AIM OF THE EXERCISE:
Your copy should hold exactly the lines from the one containing "change=new; new=package in" through the last line of the entries, and no pictures.

RECORDS SUPPLIED:
# # # # # # #

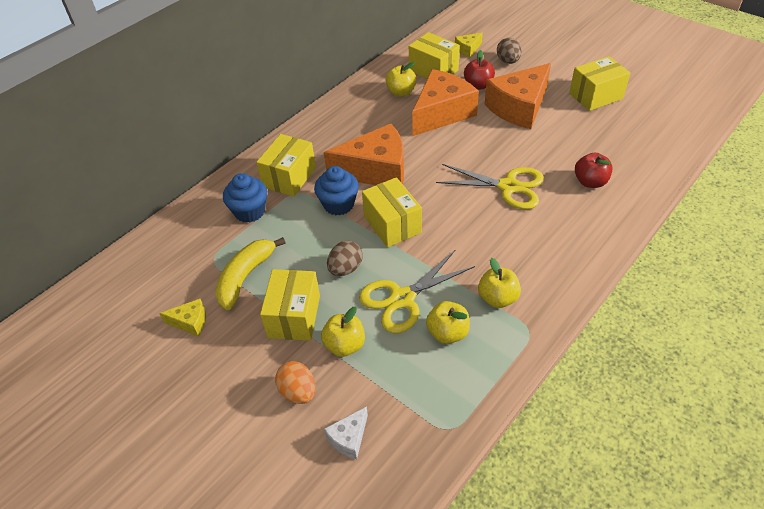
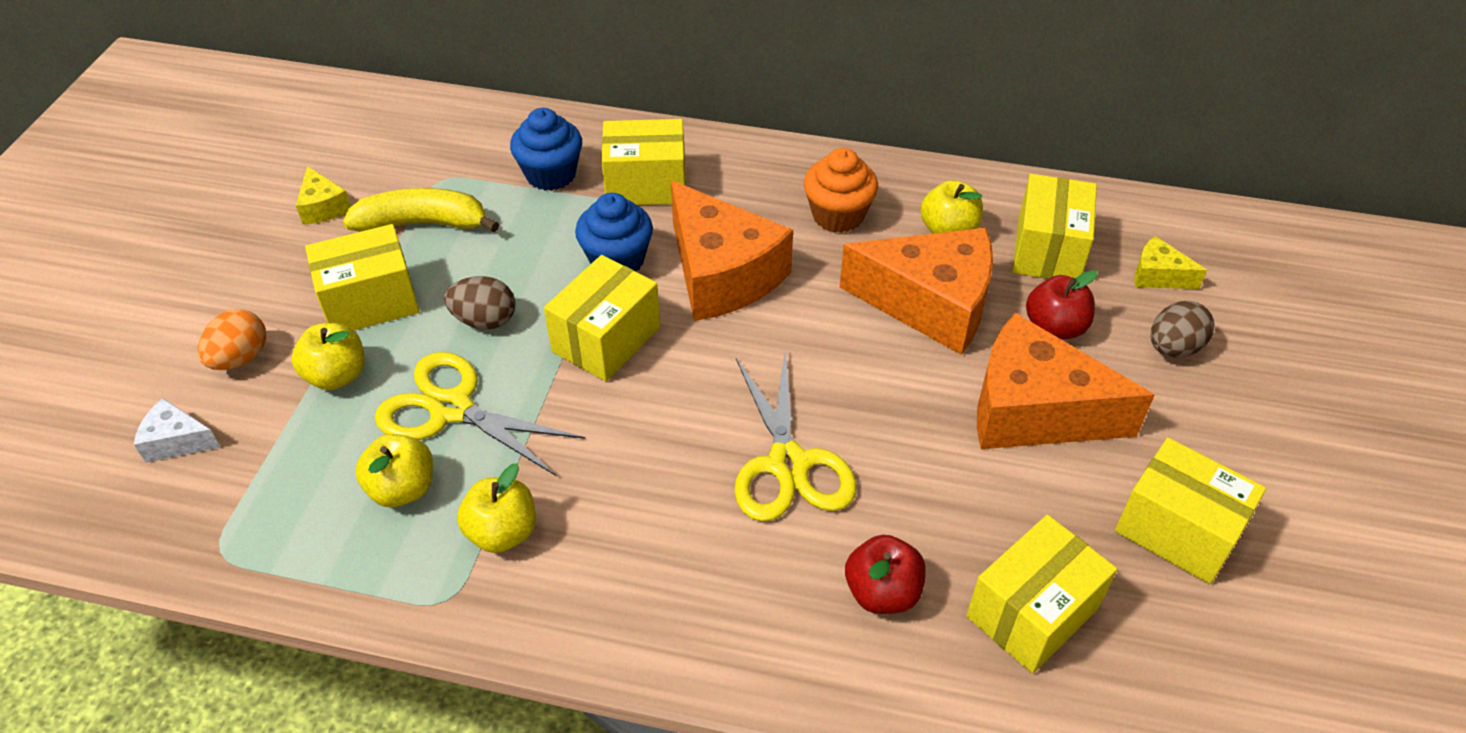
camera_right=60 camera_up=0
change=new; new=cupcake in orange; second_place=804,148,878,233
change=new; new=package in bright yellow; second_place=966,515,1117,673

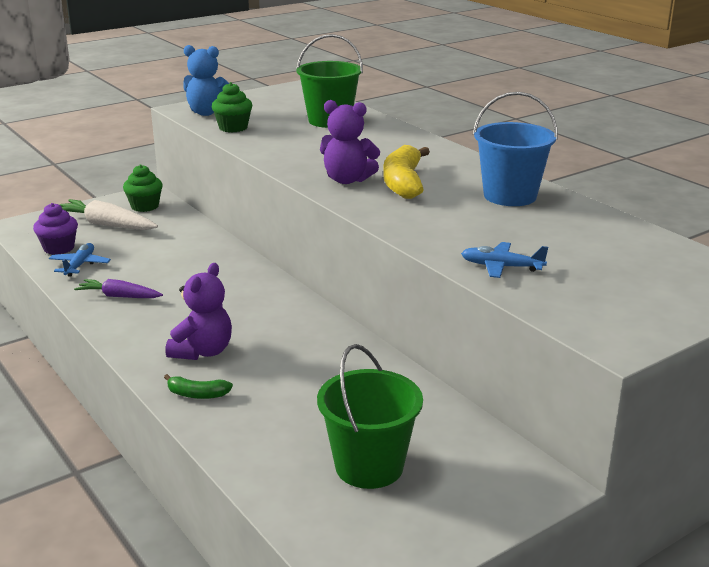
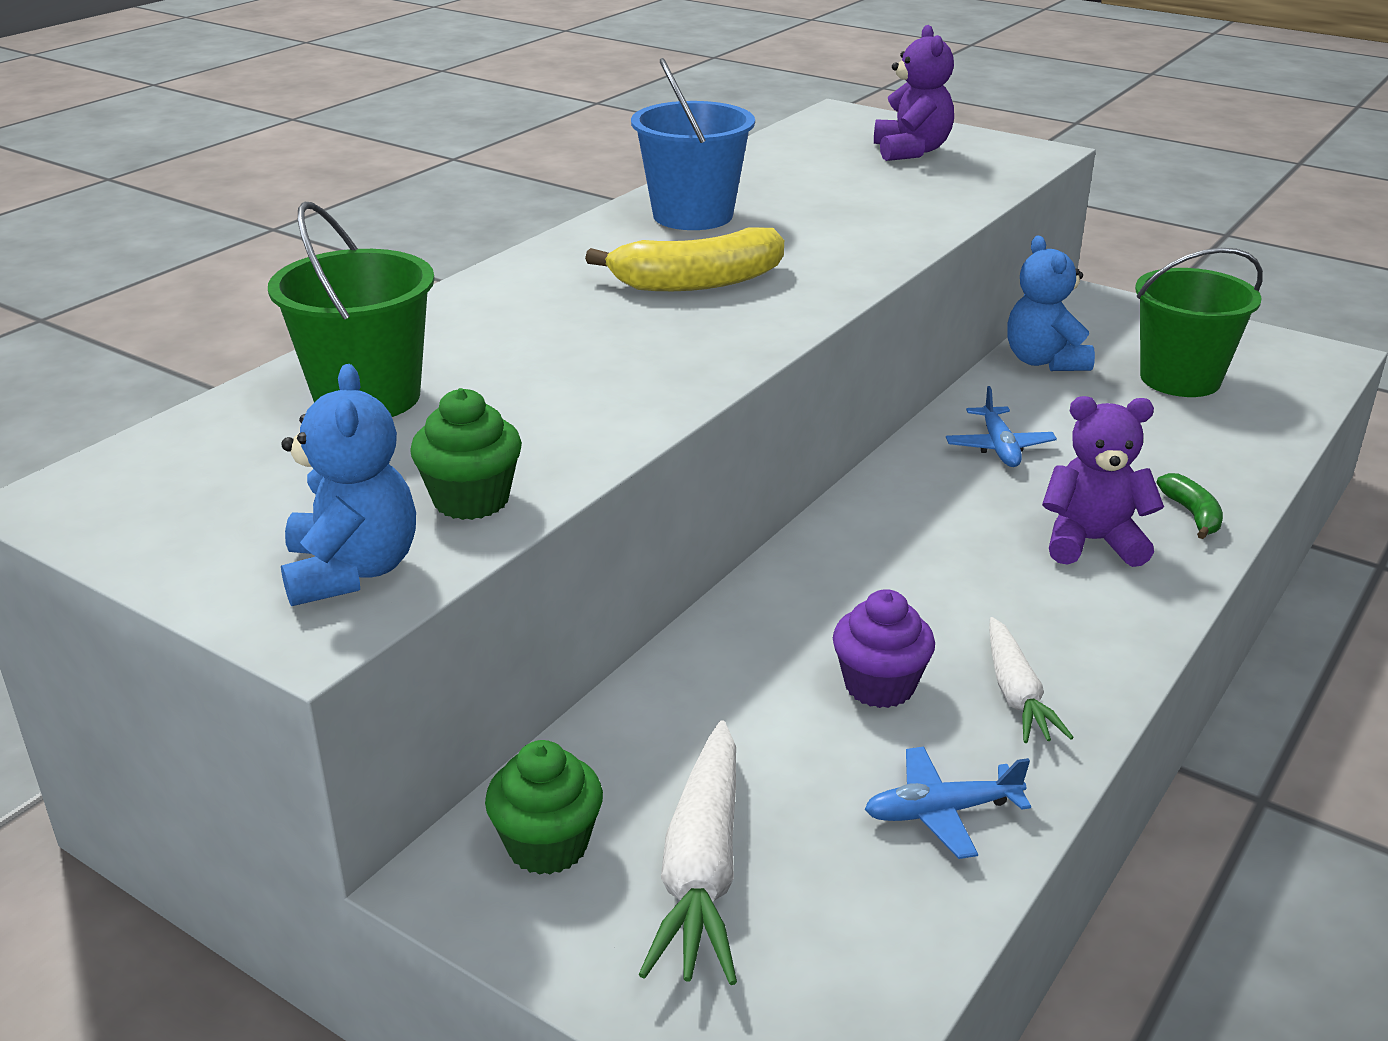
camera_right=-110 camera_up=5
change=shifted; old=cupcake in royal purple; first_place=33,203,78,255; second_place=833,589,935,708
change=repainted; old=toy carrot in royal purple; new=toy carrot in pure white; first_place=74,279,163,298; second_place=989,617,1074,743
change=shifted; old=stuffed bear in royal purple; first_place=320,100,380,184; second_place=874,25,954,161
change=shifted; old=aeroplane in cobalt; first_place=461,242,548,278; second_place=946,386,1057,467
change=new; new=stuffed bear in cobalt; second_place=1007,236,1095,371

# # # # # # #

RESULT OF THE TASK:
change=new; new=package in bright yellow; second_place=966,515,1117,673

camera_right=-110 camera_up=5
change=shifted; old=cupcake in royal purple; first_place=33,203,78,255; second_place=833,589,935,708
change=repainted; old=toy carrot in royal purple; new=toy carrot in pure white; first_place=74,279,163,298; second_place=989,617,1074,743
change=shifted; old=stuffed bear in royal purple; first_place=320,100,380,184; second_place=874,25,954,161
change=shifted; old=aeroplane in cobalt; first_place=461,242,548,278; second_place=946,386,1057,467
change=new; new=stuffed bear in cobalt; second_place=1007,236,1095,371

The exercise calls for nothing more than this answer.